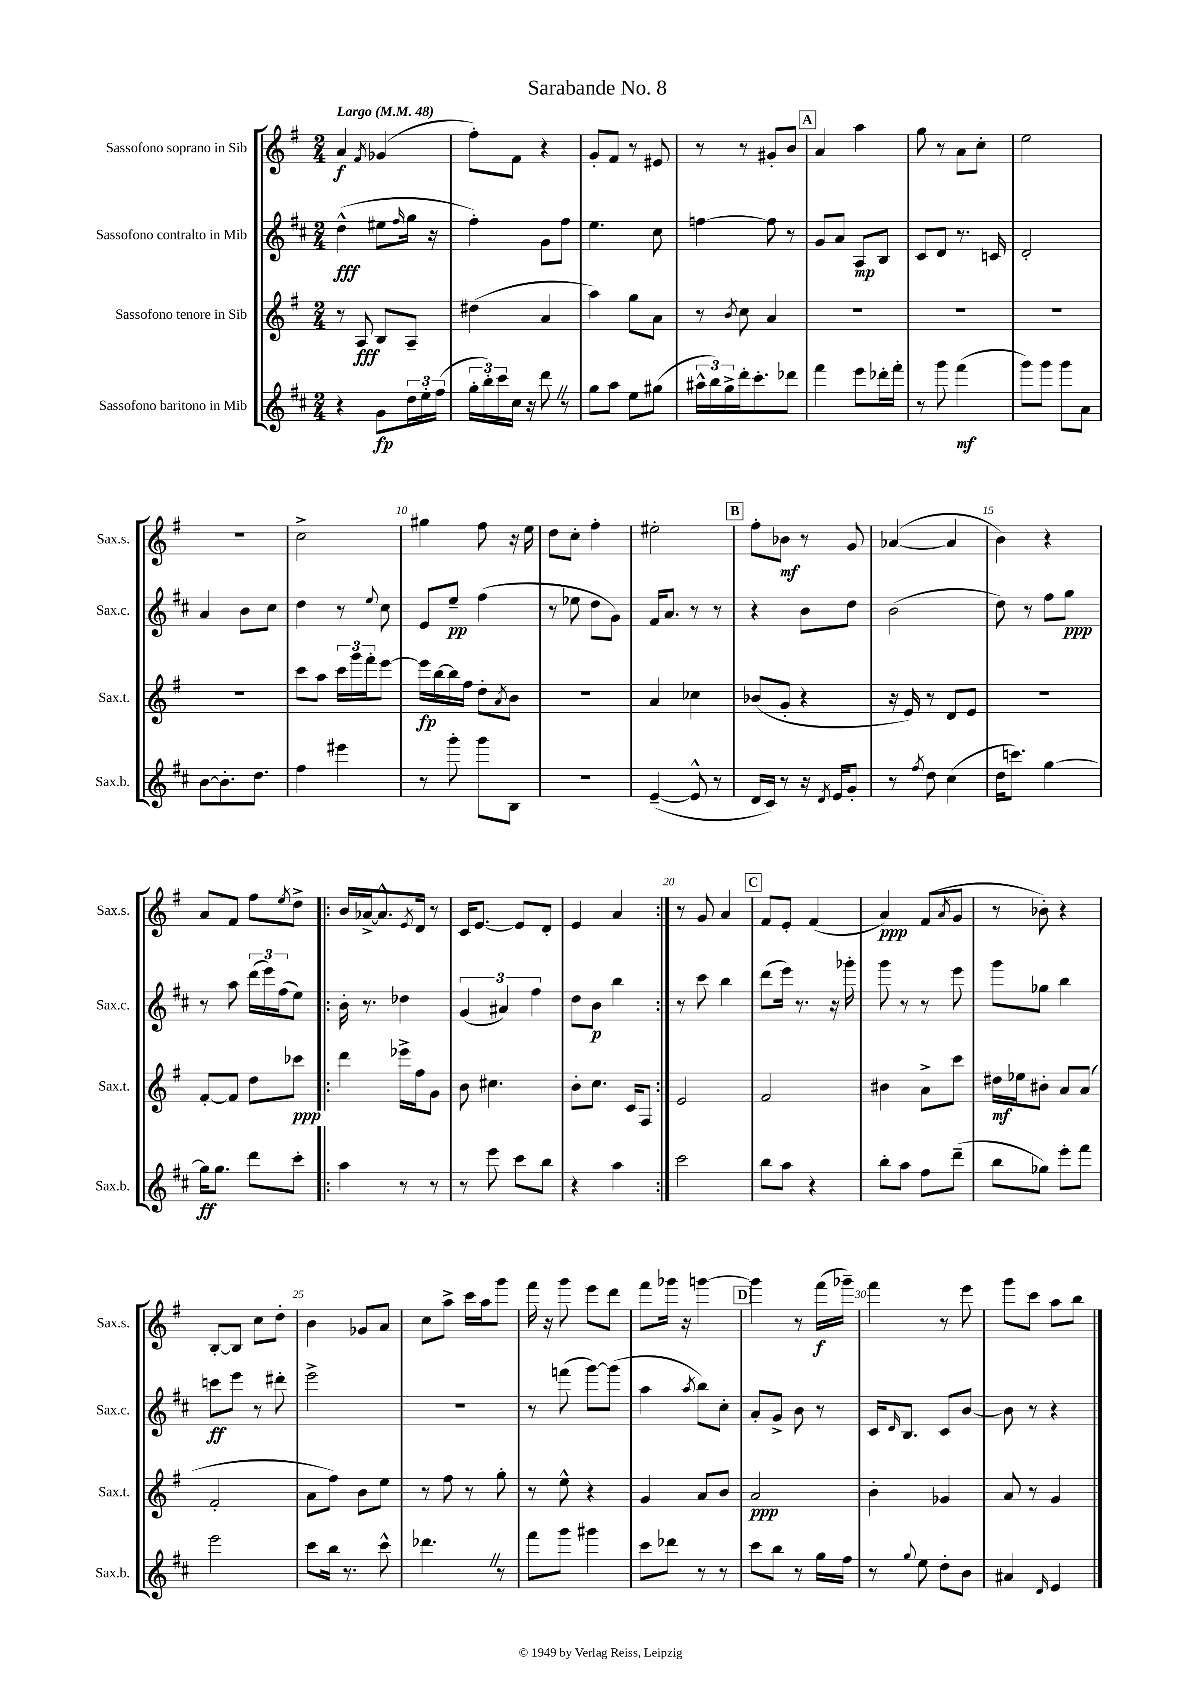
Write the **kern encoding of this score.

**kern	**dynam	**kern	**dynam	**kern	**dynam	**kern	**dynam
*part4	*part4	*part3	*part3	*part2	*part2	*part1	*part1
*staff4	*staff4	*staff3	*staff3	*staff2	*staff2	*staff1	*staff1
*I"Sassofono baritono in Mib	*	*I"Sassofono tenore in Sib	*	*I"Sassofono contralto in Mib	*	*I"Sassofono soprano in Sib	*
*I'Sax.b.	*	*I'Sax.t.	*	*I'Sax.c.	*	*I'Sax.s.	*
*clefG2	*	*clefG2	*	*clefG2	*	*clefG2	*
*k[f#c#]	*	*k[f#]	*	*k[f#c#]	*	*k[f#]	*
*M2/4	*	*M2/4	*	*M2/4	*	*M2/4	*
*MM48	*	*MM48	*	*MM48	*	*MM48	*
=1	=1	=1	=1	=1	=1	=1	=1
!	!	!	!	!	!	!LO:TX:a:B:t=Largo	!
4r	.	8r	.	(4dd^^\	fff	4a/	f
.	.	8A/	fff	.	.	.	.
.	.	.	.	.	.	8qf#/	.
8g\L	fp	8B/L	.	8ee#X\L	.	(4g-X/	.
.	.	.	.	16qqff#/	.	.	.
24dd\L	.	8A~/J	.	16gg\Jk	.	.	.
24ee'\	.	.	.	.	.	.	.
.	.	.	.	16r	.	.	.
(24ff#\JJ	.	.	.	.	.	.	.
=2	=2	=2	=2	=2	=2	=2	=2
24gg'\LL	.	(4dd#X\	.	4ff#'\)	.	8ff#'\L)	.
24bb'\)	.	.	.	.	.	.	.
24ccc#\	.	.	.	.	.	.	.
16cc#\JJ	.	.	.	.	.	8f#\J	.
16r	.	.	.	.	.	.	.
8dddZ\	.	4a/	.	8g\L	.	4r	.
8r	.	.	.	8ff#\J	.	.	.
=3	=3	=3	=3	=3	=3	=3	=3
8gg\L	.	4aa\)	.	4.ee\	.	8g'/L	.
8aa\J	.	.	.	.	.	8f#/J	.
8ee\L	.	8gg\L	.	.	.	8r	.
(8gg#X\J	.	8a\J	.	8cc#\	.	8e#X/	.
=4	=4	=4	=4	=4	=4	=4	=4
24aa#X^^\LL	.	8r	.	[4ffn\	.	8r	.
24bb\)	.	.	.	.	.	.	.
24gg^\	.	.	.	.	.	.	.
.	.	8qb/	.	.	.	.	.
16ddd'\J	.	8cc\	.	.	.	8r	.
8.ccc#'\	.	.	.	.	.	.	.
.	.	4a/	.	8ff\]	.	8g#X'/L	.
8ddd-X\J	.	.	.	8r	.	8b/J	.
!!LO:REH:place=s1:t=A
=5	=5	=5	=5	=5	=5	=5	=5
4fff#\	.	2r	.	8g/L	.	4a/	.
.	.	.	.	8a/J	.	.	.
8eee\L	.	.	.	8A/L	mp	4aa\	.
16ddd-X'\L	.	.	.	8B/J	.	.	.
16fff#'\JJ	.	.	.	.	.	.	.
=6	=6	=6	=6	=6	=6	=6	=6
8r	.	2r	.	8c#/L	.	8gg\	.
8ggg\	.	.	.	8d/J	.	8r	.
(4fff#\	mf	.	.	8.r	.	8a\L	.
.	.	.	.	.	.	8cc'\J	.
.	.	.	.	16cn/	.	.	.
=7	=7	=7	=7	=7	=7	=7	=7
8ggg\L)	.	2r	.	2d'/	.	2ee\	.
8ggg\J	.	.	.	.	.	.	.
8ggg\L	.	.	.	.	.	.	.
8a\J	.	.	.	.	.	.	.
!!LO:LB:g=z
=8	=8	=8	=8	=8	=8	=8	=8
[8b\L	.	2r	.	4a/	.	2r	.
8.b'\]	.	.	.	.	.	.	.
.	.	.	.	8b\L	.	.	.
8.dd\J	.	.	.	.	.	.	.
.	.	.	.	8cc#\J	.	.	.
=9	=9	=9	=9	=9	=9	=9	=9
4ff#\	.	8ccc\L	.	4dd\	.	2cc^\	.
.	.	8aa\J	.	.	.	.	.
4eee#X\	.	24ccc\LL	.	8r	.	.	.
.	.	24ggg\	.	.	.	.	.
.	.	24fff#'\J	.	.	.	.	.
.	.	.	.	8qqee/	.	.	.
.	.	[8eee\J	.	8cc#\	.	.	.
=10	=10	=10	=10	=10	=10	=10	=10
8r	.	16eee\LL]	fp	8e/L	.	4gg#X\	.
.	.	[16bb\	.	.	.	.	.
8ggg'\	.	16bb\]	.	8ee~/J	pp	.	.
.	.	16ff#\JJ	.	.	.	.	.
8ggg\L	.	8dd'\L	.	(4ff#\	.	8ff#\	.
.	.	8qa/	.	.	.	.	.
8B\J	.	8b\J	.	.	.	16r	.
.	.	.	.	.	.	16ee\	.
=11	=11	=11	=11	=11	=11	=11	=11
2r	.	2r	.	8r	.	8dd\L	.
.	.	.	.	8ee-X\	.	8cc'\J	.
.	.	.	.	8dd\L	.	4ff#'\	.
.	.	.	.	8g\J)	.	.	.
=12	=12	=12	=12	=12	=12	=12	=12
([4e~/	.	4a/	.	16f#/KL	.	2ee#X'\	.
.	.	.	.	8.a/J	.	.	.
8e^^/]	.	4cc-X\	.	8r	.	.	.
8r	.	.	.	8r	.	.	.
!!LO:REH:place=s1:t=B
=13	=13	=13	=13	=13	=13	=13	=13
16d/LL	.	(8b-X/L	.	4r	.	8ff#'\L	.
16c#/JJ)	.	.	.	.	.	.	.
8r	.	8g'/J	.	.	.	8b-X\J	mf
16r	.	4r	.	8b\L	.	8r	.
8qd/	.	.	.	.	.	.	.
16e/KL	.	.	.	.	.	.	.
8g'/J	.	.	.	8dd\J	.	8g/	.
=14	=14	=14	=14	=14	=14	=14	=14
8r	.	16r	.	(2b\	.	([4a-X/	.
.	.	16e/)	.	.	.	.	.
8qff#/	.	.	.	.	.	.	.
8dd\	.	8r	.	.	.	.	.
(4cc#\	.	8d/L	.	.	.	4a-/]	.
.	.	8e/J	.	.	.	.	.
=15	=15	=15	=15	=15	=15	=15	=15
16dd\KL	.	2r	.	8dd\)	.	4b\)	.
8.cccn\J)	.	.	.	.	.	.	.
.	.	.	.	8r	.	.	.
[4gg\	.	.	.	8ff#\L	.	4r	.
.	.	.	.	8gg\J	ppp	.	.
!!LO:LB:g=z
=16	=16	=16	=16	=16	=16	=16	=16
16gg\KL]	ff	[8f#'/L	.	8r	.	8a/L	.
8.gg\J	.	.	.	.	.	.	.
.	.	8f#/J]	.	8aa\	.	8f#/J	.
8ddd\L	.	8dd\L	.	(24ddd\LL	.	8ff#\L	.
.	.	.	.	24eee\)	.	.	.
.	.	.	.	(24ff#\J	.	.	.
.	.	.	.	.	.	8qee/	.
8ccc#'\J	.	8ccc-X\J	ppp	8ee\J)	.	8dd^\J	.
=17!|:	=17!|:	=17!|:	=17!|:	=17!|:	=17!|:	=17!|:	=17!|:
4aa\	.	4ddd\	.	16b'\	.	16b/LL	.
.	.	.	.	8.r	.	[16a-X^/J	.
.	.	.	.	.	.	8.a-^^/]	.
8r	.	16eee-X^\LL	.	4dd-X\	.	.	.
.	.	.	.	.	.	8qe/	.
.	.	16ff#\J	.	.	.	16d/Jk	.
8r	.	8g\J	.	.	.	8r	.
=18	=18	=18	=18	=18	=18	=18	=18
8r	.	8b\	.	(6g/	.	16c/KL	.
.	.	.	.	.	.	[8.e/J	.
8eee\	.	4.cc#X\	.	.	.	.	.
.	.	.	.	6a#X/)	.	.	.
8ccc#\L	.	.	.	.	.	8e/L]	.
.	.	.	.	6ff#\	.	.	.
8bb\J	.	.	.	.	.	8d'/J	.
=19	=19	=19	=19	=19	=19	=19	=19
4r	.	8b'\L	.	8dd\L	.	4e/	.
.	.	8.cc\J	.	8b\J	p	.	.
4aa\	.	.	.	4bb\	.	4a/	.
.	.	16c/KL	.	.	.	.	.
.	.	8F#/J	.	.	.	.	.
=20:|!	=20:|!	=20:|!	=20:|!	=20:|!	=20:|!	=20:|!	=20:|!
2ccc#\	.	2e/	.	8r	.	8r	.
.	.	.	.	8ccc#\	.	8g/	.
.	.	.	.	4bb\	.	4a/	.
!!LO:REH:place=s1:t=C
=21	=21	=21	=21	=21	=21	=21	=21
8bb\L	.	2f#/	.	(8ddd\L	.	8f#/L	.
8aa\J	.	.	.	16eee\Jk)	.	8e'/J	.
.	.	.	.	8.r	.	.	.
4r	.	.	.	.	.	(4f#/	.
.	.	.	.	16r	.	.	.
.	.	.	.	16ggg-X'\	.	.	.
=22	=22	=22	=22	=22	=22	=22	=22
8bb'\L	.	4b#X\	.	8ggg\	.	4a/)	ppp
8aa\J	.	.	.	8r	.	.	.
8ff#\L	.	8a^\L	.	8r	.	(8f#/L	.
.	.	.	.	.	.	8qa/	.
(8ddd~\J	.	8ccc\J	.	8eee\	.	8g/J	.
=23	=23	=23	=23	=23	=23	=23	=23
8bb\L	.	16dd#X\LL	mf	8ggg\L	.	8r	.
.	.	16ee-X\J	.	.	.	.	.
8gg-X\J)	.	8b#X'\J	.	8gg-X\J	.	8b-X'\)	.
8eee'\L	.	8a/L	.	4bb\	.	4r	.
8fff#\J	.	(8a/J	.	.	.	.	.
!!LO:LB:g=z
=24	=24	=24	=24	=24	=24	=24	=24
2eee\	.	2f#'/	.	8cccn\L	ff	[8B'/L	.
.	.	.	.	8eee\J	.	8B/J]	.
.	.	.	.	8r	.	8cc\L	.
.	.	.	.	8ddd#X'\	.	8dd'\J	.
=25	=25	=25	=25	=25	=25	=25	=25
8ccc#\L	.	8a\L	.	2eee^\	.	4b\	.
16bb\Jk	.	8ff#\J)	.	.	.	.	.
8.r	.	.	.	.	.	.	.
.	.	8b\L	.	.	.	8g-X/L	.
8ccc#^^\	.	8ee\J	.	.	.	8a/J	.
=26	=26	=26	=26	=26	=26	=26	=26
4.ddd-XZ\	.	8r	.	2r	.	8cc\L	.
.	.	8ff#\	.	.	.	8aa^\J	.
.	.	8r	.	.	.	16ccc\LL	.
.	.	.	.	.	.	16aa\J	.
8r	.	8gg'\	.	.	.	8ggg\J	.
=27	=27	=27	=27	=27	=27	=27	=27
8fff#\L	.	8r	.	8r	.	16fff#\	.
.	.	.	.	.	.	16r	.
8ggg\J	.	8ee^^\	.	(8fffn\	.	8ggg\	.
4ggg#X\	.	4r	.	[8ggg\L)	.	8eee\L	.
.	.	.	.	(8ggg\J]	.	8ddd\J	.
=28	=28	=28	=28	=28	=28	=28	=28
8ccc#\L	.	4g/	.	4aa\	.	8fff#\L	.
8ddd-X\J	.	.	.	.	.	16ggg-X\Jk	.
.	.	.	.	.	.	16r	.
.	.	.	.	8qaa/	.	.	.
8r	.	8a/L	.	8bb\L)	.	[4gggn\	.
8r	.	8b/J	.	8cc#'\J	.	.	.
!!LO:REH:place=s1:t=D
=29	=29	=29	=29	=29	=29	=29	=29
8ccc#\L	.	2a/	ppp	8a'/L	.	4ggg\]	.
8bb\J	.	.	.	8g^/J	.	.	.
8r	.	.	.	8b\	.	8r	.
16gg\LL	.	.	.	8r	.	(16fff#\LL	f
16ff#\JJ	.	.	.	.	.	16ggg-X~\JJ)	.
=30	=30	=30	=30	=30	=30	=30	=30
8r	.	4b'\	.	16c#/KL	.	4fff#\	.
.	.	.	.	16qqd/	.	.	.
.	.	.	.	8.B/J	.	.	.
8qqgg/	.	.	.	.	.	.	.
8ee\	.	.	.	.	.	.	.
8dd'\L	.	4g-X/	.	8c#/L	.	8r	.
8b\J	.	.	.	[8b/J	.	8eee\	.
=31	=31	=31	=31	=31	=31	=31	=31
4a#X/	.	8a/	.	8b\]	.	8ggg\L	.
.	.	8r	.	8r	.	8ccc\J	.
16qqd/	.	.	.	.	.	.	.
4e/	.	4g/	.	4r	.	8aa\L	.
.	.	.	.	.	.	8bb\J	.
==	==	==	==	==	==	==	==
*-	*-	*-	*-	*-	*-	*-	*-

▸ **Exercise aim**: Return each line of the listing above that contains the string "kern", treating uppercase and lowercase letters as different.

▸ **The completed task**:
Write the **kern encoding of this score.
**kern	**dynam	**kern	**dynam	**kern	**dynam	**kern	**dynam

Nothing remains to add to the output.